*Work task:* In the records below, the line that contains "none -> white domino [334,361,399,402]" marks the start. Copy it and each line after it through the end, exactly, without pictures.

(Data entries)
□ □ □ □ □ □ □

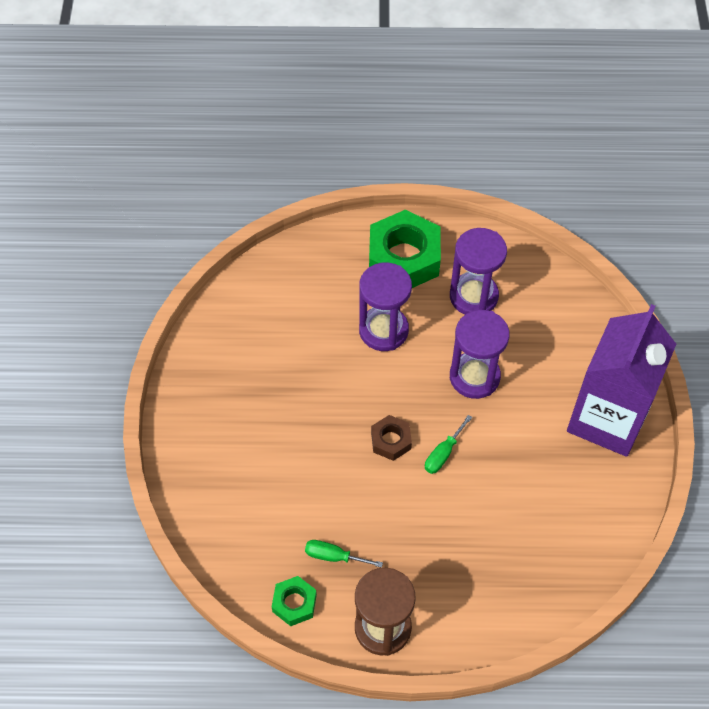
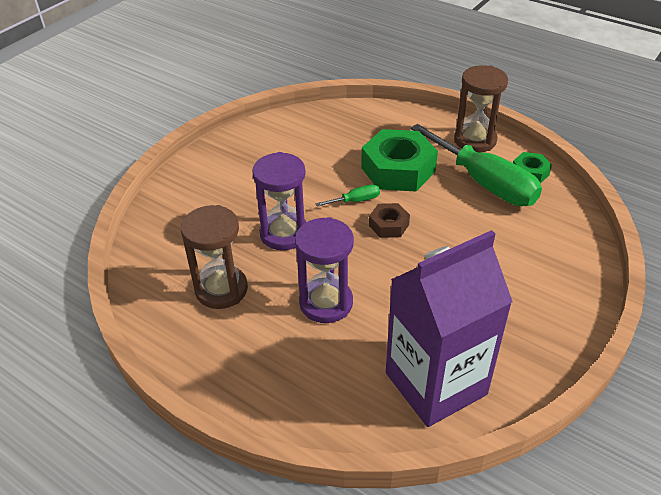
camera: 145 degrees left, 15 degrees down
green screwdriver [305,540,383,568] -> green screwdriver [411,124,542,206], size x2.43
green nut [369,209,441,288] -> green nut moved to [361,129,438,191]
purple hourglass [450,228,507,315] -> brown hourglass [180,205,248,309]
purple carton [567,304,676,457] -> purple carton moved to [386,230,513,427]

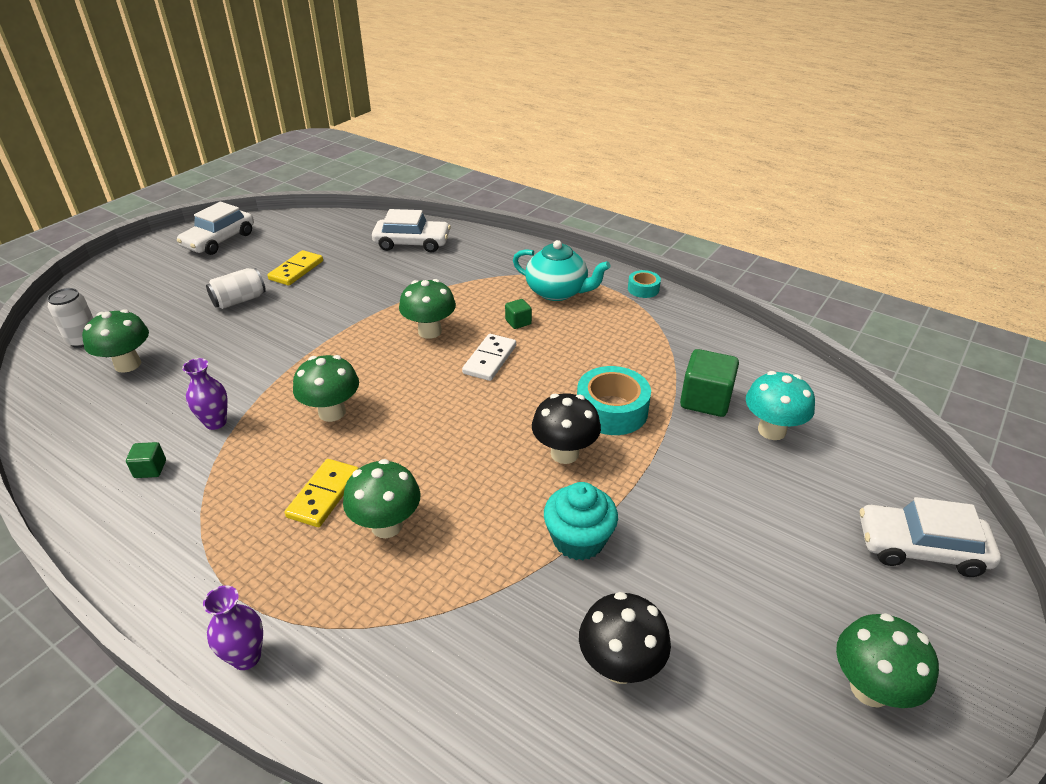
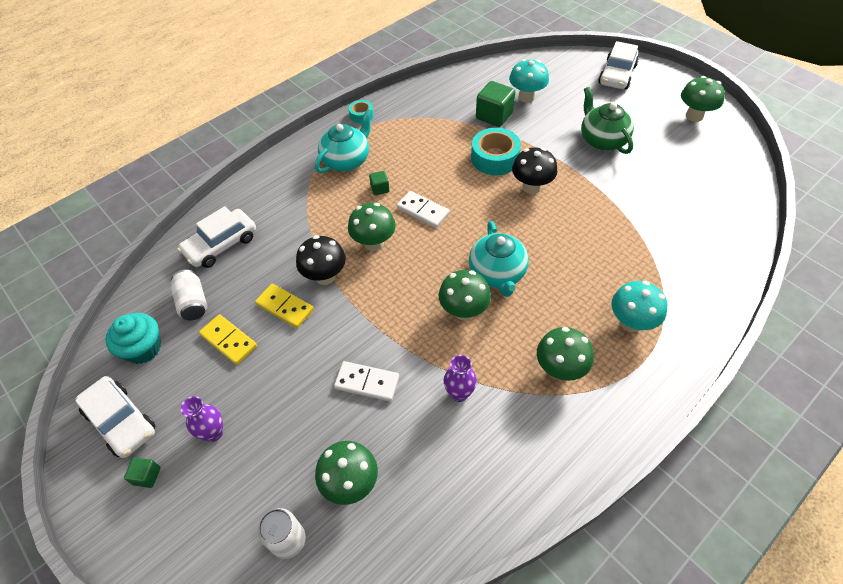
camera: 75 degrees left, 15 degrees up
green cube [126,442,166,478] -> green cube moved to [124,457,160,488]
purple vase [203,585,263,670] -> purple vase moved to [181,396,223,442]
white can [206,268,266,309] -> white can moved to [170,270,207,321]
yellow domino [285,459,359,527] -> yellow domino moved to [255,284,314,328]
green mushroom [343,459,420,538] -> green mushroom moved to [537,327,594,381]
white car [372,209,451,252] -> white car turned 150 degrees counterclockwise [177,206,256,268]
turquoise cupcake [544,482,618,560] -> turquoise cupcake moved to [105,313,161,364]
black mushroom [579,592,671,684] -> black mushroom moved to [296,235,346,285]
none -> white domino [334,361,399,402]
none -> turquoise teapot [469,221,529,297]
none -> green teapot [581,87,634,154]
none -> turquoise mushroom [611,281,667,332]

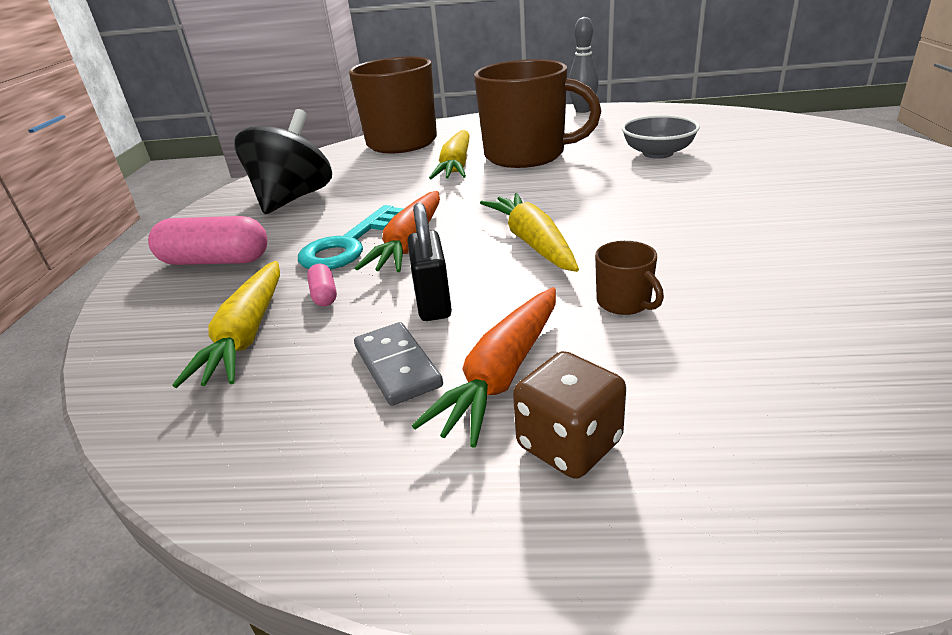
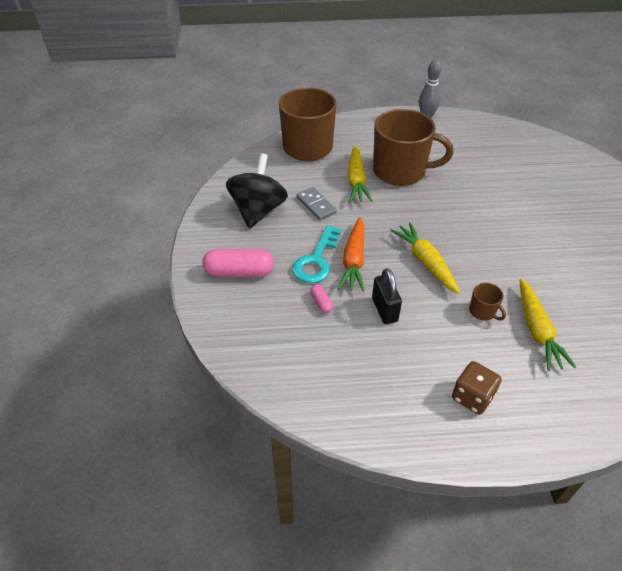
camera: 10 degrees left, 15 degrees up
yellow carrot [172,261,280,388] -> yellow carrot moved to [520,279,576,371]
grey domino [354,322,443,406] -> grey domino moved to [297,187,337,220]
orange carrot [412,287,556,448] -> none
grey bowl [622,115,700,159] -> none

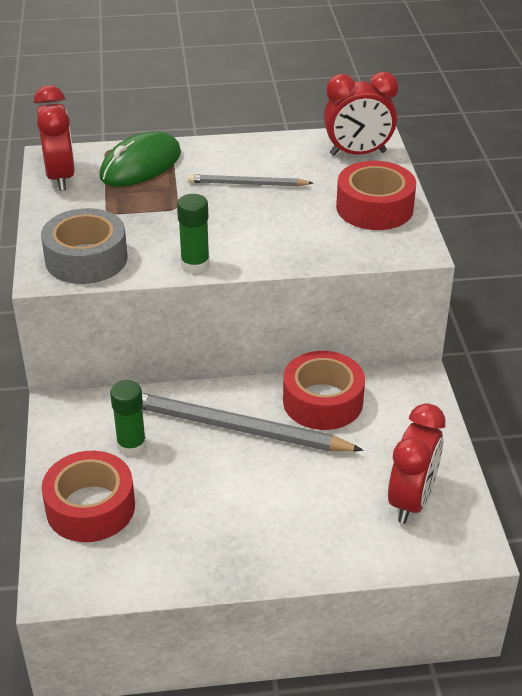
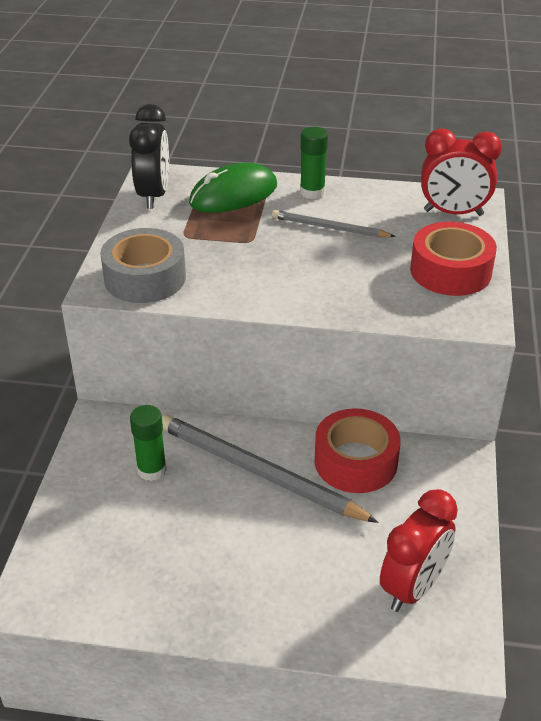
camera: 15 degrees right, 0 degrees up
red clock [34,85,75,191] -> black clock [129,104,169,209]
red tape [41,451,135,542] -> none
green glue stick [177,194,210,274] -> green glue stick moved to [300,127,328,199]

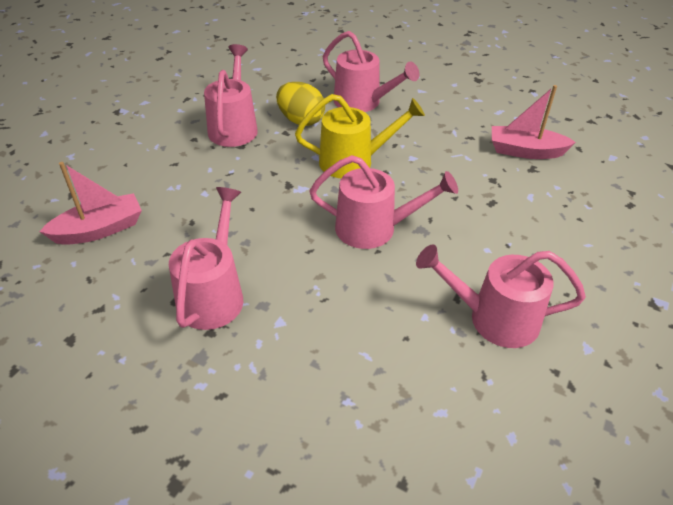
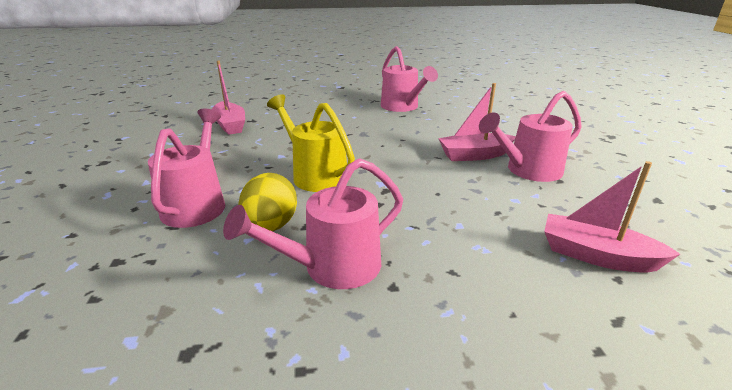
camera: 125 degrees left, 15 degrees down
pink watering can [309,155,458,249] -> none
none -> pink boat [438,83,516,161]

□ □ □ □ □ □ □

*Task response:*
none -> white domino [334,361,399,402]
none -> turquoise teapot [469,221,529,297]
none -> green teapot [581,87,634,154]
none -> turquoise mushroom [611,281,667,332]

camera: 10 degrees left, 15 degrees up
yellow carrot [172,261,280,388] -> yellow carrot moved to [520,279,576,371]
grey domino [354,322,443,406] -> grey domino moved to [297,187,337,220]
orange carrot [412,287,556,448] -> none
grey bowl [622,115,700,159] -> none

camera: 15 degrees right, 0 degrees up
red clock [34,85,75,191] -> black clock [129,104,169,209]
red tape [41,451,135,542] -> none
green glue stick [177,194,210,274] -> green glue stick moved to [300,127,328,199]

camera: 125 degrees left, 15 degrees down
pink watering can [309,155,458,249] -> none
none -> pink boat [438,83,516,161]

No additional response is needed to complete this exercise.